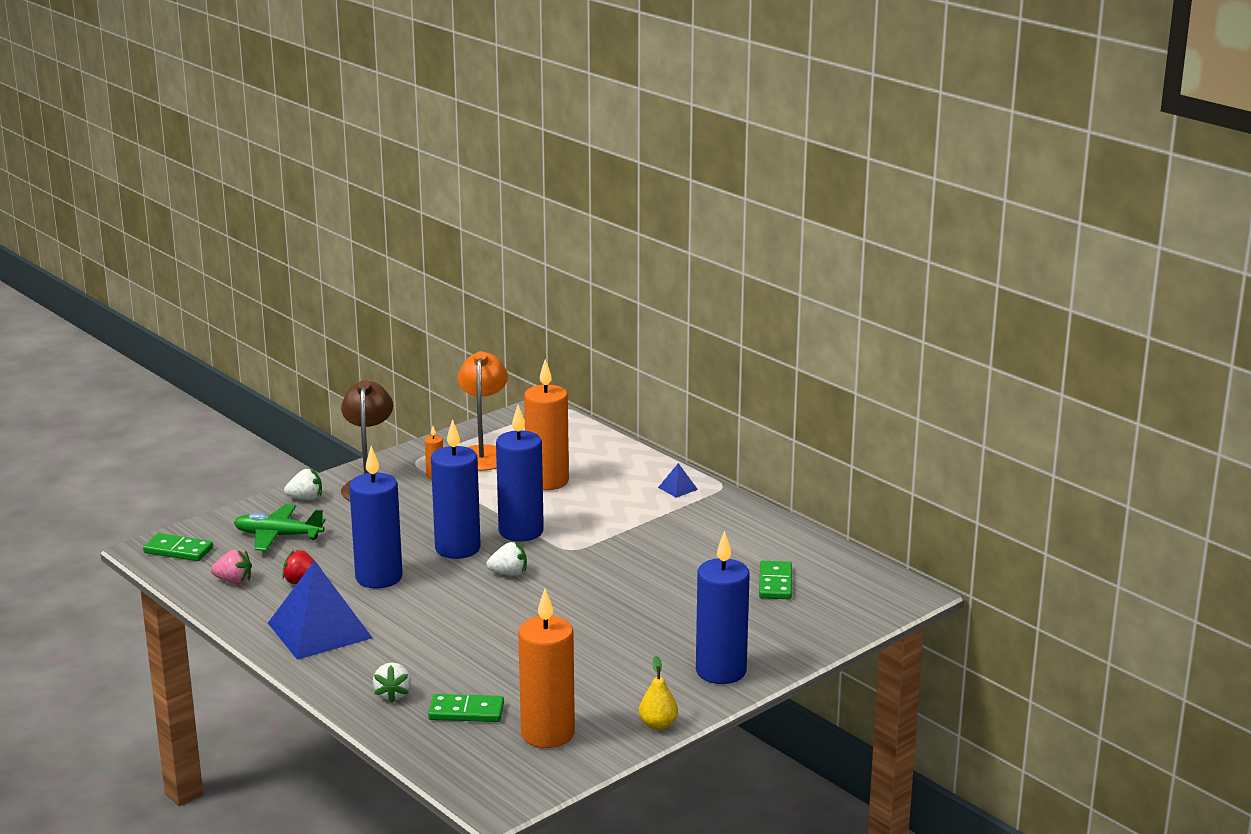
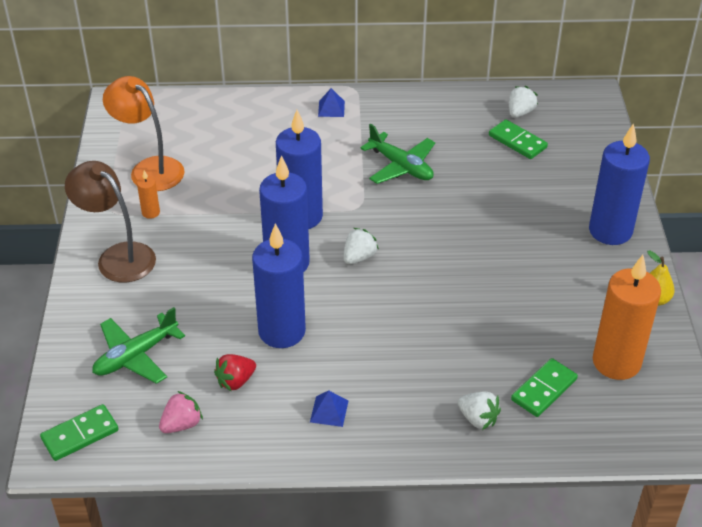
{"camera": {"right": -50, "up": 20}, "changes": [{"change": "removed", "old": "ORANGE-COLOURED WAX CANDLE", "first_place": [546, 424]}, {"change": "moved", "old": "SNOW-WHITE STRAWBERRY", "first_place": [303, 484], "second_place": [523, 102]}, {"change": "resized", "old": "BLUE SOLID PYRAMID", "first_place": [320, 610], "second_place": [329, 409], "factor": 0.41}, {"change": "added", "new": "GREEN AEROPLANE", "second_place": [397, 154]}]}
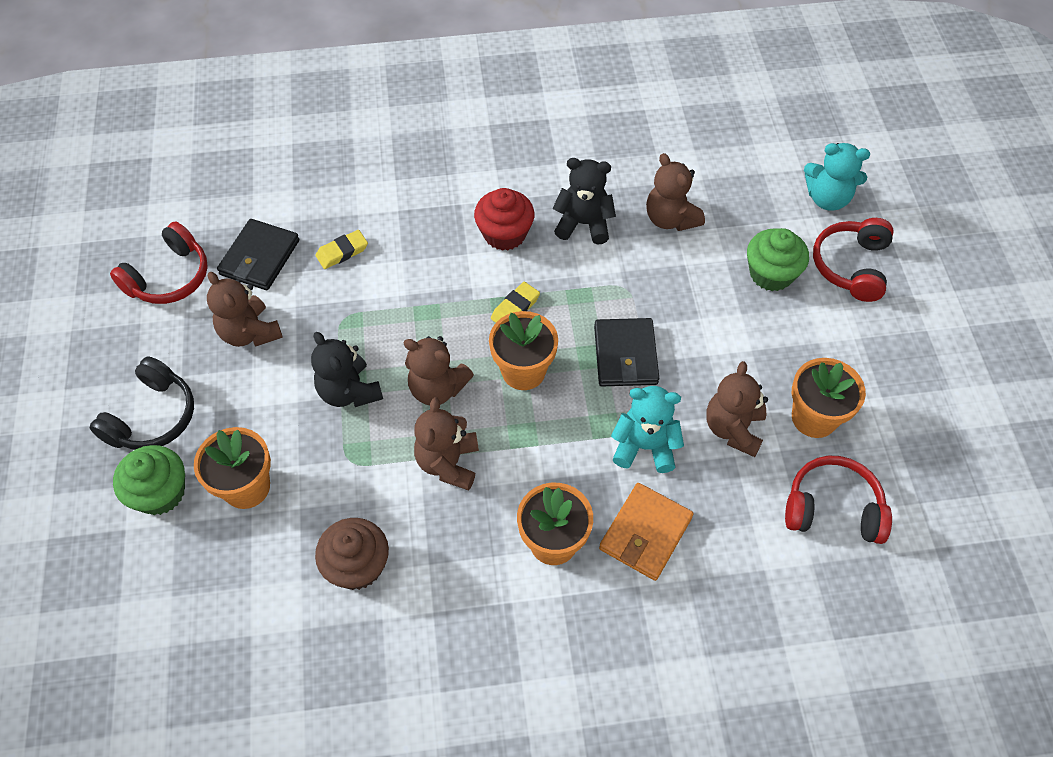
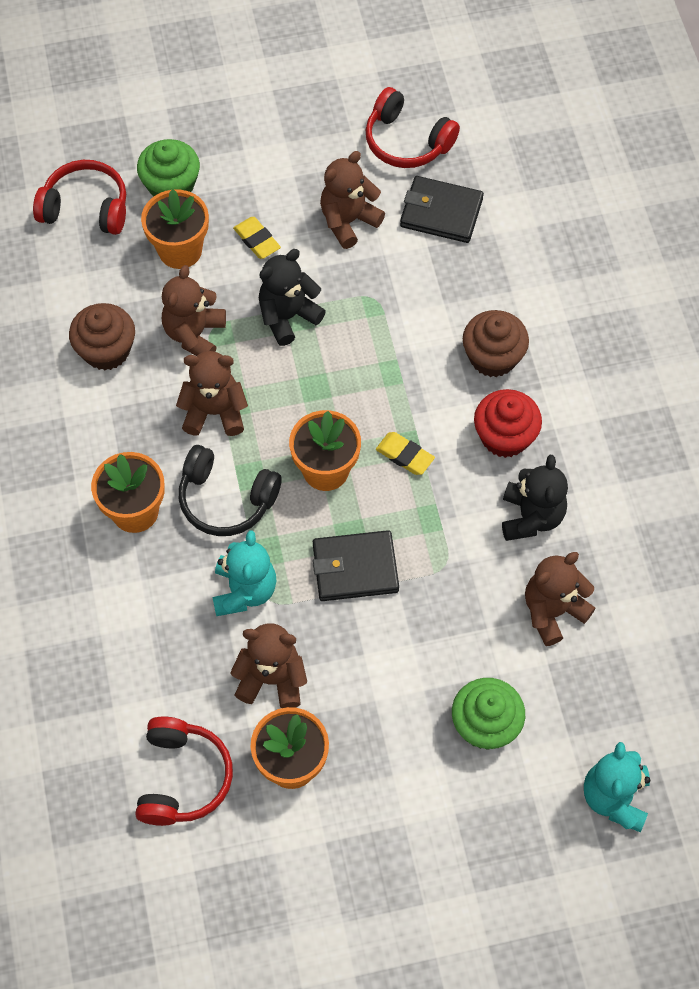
{"camera": {"right": 85, "up": 5}, "changes": [{"change": "moved", "old": "SCARLET OVER-EAR HEADPHONES", "first_place": [853, 260], "second_place": [79, 197]}, {"change": "moved", "old": "GOLDEN GUM ERASER", "first_place": [342, 249], "second_place": [257, 238]}, {"change": "moved", "old": "DARK BROWN STUFFED BEAR", "first_place": [438, 370], "second_place": [194, 310]}, {"change": "moved", "old": "JET-BLACK OVER-EAR HEADPHONES", "first_place": [142, 403], "second_place": [230, 490]}, {"change": "removed", "old": "ORANGE-COLOURED BILLFOLD", "first_place": [646, 532]}, {"change": "added", "new": "DARK BROWN CUPCAKE", "second_place": [496, 343]}]}
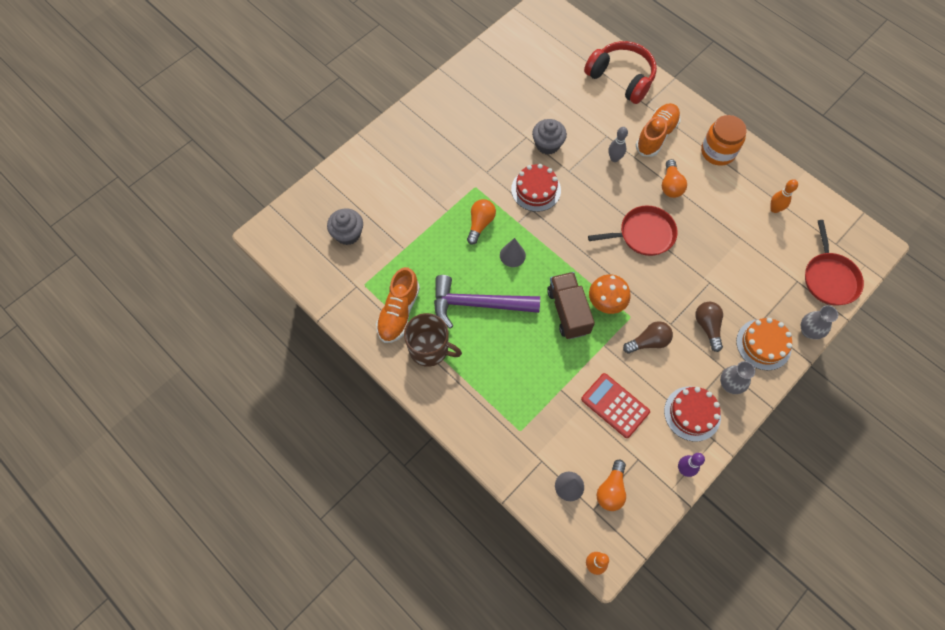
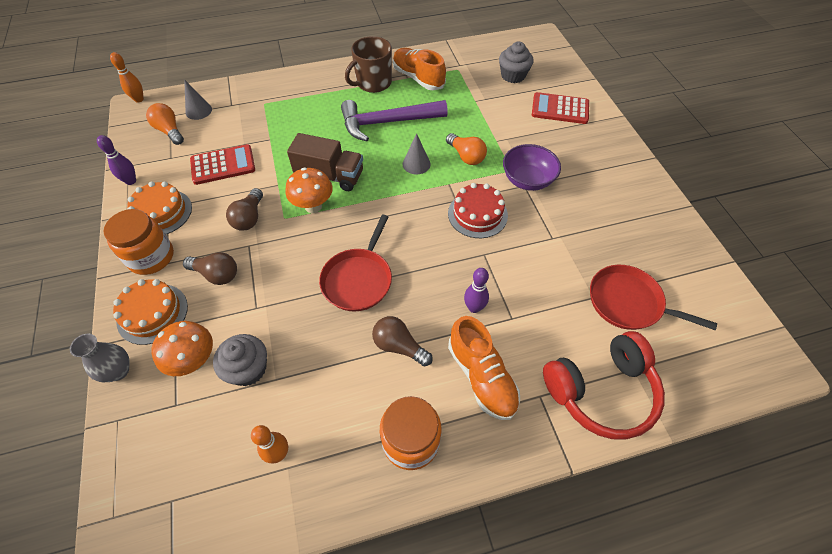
{"camera": {"right": 120, "up": -10}, "changes": [{"change": "moved", "old": "GRAY CUPCAKE", "first_place": [549, 137], "second_place": [240, 360]}, {"change": "recoloured", "old": "GRAY BOWLING PIN", "new": "ROYAL PURPLE BOWLING PIN", "first_place": [618, 144], "second_place": [476, 290]}, {"change": "recoloured", "old": "ORANGE-COLOURED LIGHTBULB", "new": "DARK BROWN LIGHTBULB", "first_place": [674, 178], "second_place": [402, 341]}, {"change": "moved", "old": "SCARLET PAN", "first_place": [834, 263], "second_place": [653, 297]}, {"change": "turned", "old": "ROYAL PURPLE CARPENTER'S HAMMER", "first_place": [487, 302], "second_place": [394, 120], "degrees": -135}, {"change": "replaced", "old": "GRAY FLOWER VASE", "new": "ORANGE-COLOURED JAR", "first_place": [737, 377], "second_place": [139, 242]}, {"change": "recoloured", "old": "SCARLET GATEAU", "new": "ORANGE-COLOURED GATEAU", "first_place": [692, 414], "second_place": [159, 207]}, {"change": "added", "new": "SCARLET CALCULATOR", "second_place": [560, 108]}, {"change": "added", "new": "ROYAL PURPLE BOWL", "second_place": [532, 167]}, {"change": "added", "new": "ORANGE-COLOURED MUSHROOM", "second_place": [182, 348]}]}
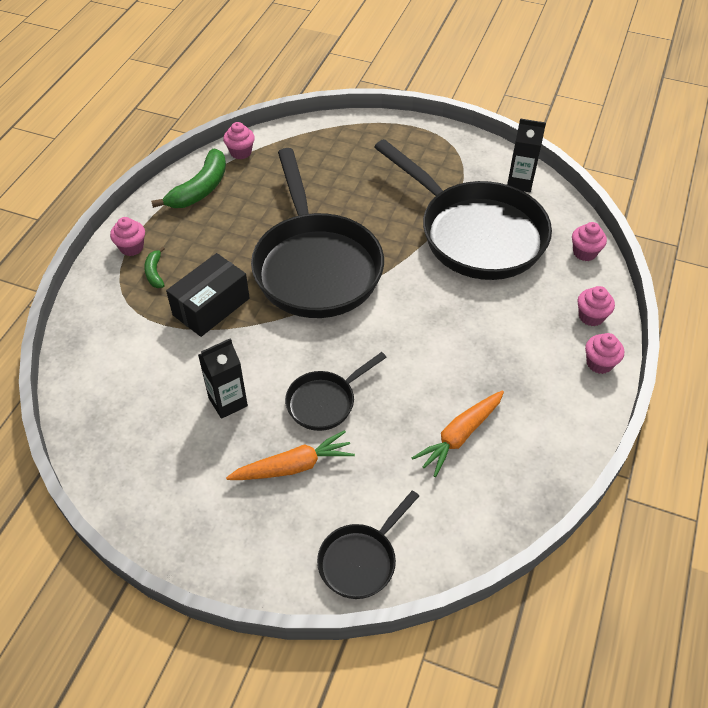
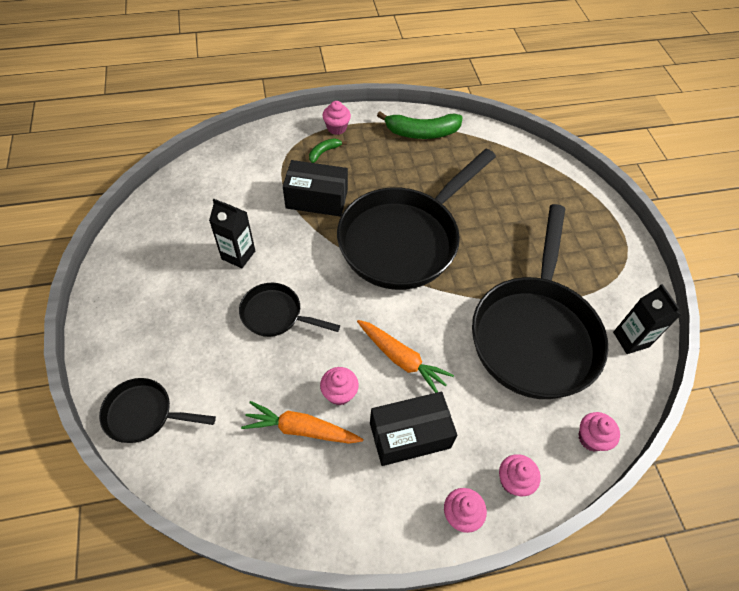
{"camera": {"right": 55, "up": 5}, "changes": [{"change": "moved", "old": "ROSE-PINK CUPCAKE", "first_place": [239, 141], "second_place": [339, 386]}, {"change": "moved", "old": "ORANGE-COLOURED CARROT", "first_place": [290, 455], "second_place": [405, 356]}, {"change": "added", "new": "JET-BLACK PACKAGE", "second_place": [413, 429]}]}
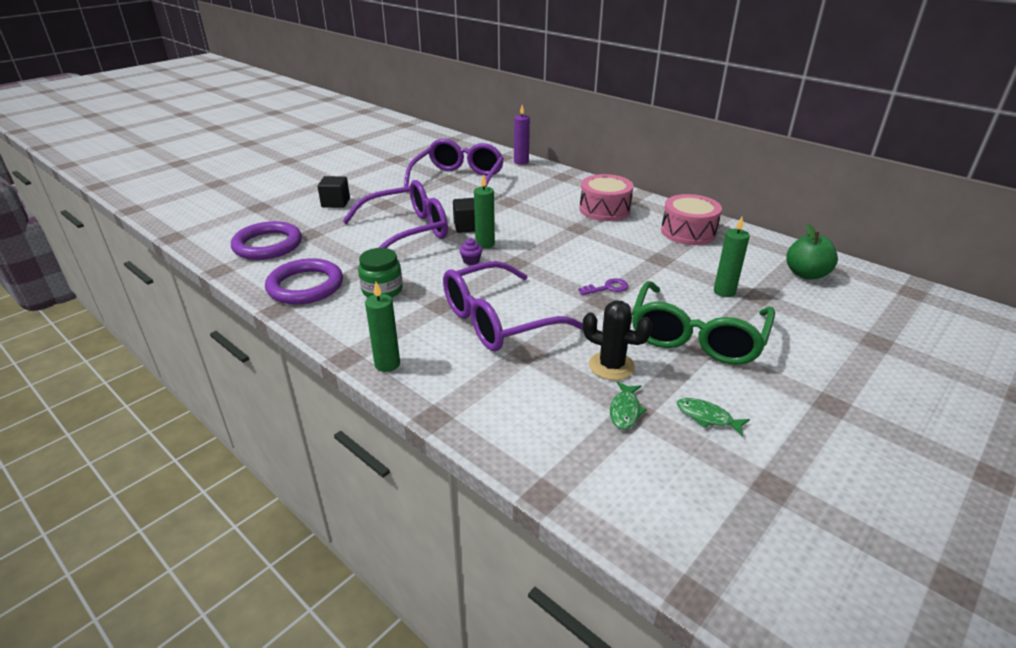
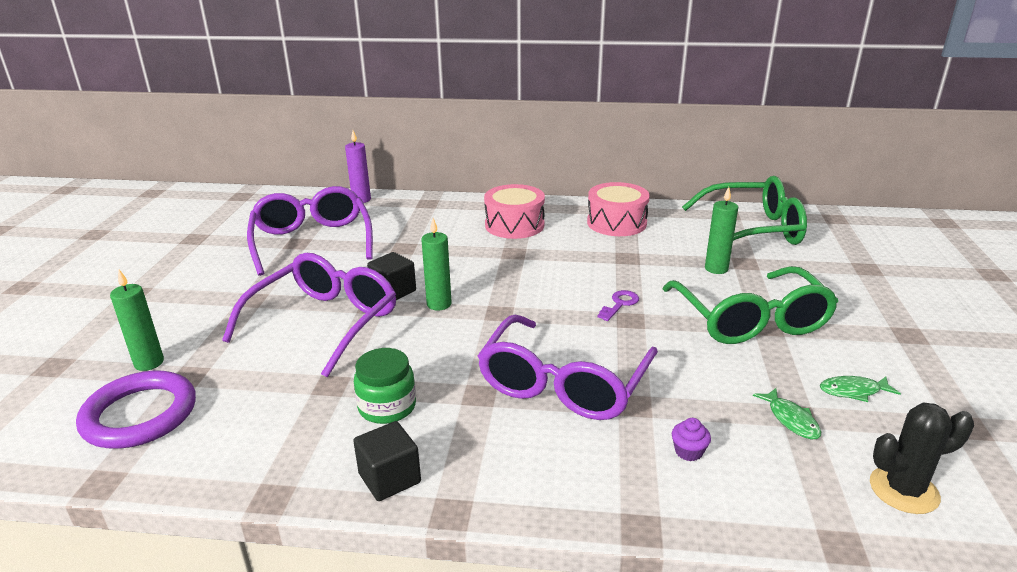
{"camera": {"right": -35, "up": -5}, "changes": [{"change": "moved", "old": "JET-BLACK BLOCK", "first_place": [334, 192], "second_place": [387, 461]}, {"change": "replaced", "old": "GREEN APPLE FRUIT", "new": "GREEN GLASSES", "first_place": [812, 252], "second_place": [744, 210]}, {"change": "moved", "old": "ROYAL PURPLE CUPCAKE", "first_place": [470, 251], "second_place": [691, 439]}, {"change": "removed", "old": "ROYAL PURPLE TORUS", "first_place": [304, 281]}, {"change": "moved", "old": "GREEN WAX CANDLE", "first_place": [382, 327], "second_place": [137, 320]}, {"change": "moved", "old": "JET-BLACK PRICKLY PLANT", "first_place": [618, 340], "second_place": [922, 458]}]}
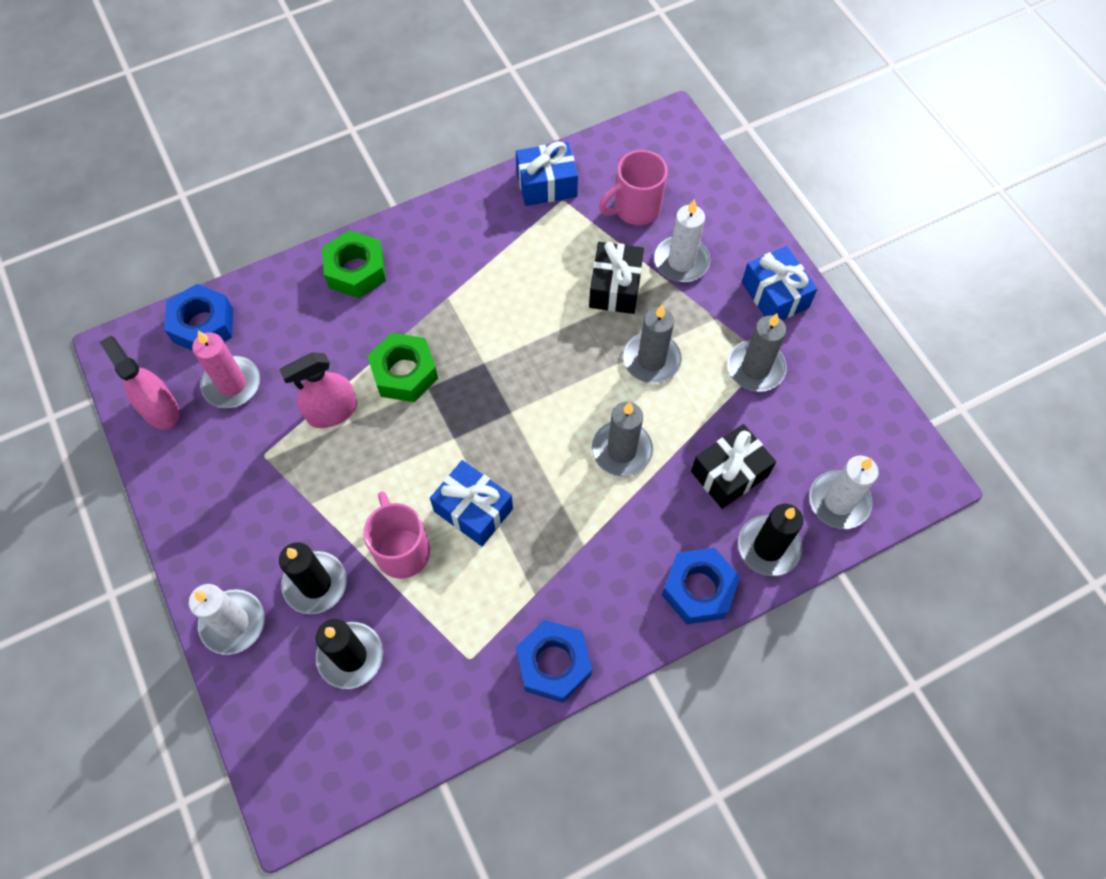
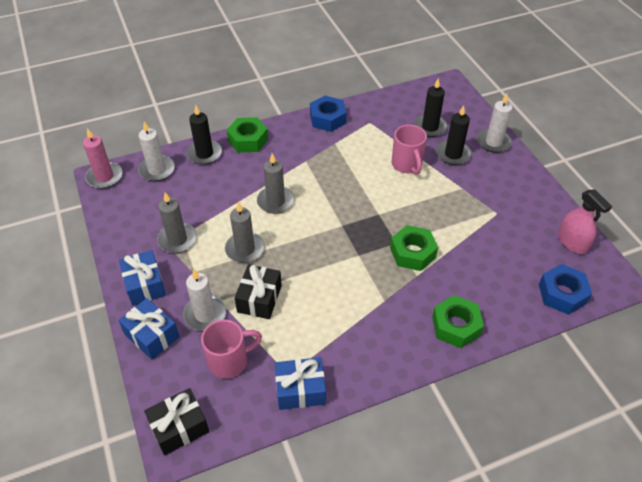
{"camera": {"right": -175, "up": -15}, "changes": [{"change": "moved", "old": "ROSE-PINK WAX CANDLE", "first_place": [226, 369], "second_place": [102, 158]}, {"change": "removed", "old": "ROSE-PINK SPRAY CLEANER", "first_place": [318, 390]}, {"change": "moved", "old": "JET-BLACK GIFT", "first_place": [733, 466], "second_place": [176, 421]}, {"change": "moved", "old": "BLUE GIFT", "first_place": [471, 503], "second_place": [149, 329]}, {"change": "recoloured", "old": "BLUE NUT", "new": "GREEN NUT", "first_place": [701, 586], "second_place": [247, 135]}]}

Task to carry out
Reproduce the whole listing verbatim. Pictures stay out of the copy.

Solution to this problem
{"camera": {"right": -50, "up": 20}, "changes": [{"change": "removed", "old": "ORANGE-COLOURED WAX CANDLE", "first_place": [546, 424]}, {"change": "moved", "old": "SNOW-WHITE STRAWBERRY", "first_place": [303, 484], "second_place": [523, 102]}, {"change": "resized", "old": "BLUE SOLID PYRAMID", "first_place": [320, 610], "second_place": [329, 409], "factor": 0.41}, {"change": "added", "new": "GREEN AEROPLANE", "second_place": [397, 154]}]}
{"camera": {"right": 85, "up": 5}, "changes": [{"change": "moved", "old": "SCARLET OVER-EAR HEADPHONES", "first_place": [853, 260], "second_place": [79, 197]}, {"change": "moved", "old": "GOLDEN GUM ERASER", "first_place": [342, 249], "second_place": [257, 238]}, {"change": "moved", "old": "DARK BROWN STUFFED BEAR", "first_place": [438, 370], "second_place": [194, 310]}, {"change": "moved", "old": "JET-BLACK OVER-EAR HEADPHONES", "first_place": [142, 403], "second_place": [230, 490]}, {"change": "removed", "old": "ORANGE-COLOURED BILLFOLD", "first_place": [646, 532]}, {"change": "added", "new": "DARK BROWN CUPCAKE", "second_place": [496, 343]}]}
{"camera": {"right": 120, "up": -10}, "changes": [{"change": "moved", "old": "GRAY CUPCAKE", "first_place": [549, 137], "second_place": [240, 360]}, {"change": "recoloured", "old": "GRAY BOWLING PIN", "new": "ROYAL PURPLE BOWLING PIN", "first_place": [618, 144], "second_place": [476, 290]}, {"change": "recoloured", "old": "ORANGE-COLOURED LIGHTBULB", "new": "DARK BROWN LIGHTBULB", "first_place": [674, 178], "second_place": [402, 341]}, {"change": "moved", "old": "SCARLET PAN", "first_place": [834, 263], "second_place": [653, 297]}, {"change": "turned", "old": "ROYAL PURPLE CARPENTER'S HAMMER", "first_place": [487, 302], "second_place": [394, 120], "degrees": -135}, {"change": "replaced", "old": "GRAY FLOWER VASE", "new": "ORANGE-COLOURED JAR", "first_place": [737, 377], "second_place": [139, 242]}, {"change": "recoloured", "old": "SCARLET GATEAU", "new": "ORANGE-COLOURED GATEAU", "first_place": [692, 414], "second_place": [159, 207]}, {"change": "added", "new": "SCARLET CALCULATOR", "second_place": [560, 108]}, {"change": "added", "new": "ROYAL PURPLE BOWL", "second_place": [532, 167]}, {"change": "added", "new": "ORANGE-COLOURED MUSHROOM", "second_place": [182, 348]}]}
{"camera": {"right": 55, "up": 5}, "changes": [{"change": "moved", "old": "ROSE-PINK CUPCAKE", "first_place": [239, 141], "second_place": [339, 386]}, {"change": "moved", "old": "ORANGE-COLOURED CARROT", "first_place": [290, 455], "second_place": [405, 356]}, {"change": "added", "new": "JET-BLACK PACKAGE", "second_place": [413, 429]}]}
{"camera": {"right": -35, "up": -5}, "changes": [{"change": "moved", "old": "JET-BLACK BLOCK", "first_place": [334, 192], "second_place": [387, 461]}, {"change": "replaced", "old": "GREEN APPLE FRUIT", "new": "GREEN GLASSES", "first_place": [812, 252], "second_place": [744, 210]}, {"change": "moved", "old": "ROYAL PURPLE CUPCAKE", "first_place": [470, 251], "second_place": [691, 439]}, {"change": "removed", "old": "ROYAL PURPLE TORUS", "first_place": [304, 281]}, {"change": "moved", "old": "GREEN WAX CANDLE", "first_place": [382, 327], "second_place": [137, 320]}, {"change": "moved", "old": "JET-BLACK PRICKLY PLANT", "first_place": [618, 340], "second_place": [922, 458]}]}
{"camera": {"right": -175, "up": -15}, "changes": [{"change": "moved", "old": "ROSE-PINK WAX CANDLE", "first_place": [226, 369], "second_place": [102, 158]}, {"change": "removed", "old": "ROSE-PINK SPRAY CLEANER", "first_place": [318, 390]}, {"change": "moved", "old": "JET-BLACK GIFT", "first_place": [733, 466], "second_place": [176, 421]}, {"change": "moved", "old": "BLUE GIFT", "first_place": [471, 503], "second_place": [149, 329]}, {"change": "recoloured", "old": "BLUE NUT", "new": "GREEN NUT", "first_place": [701, 586], "second_place": [247, 135]}]}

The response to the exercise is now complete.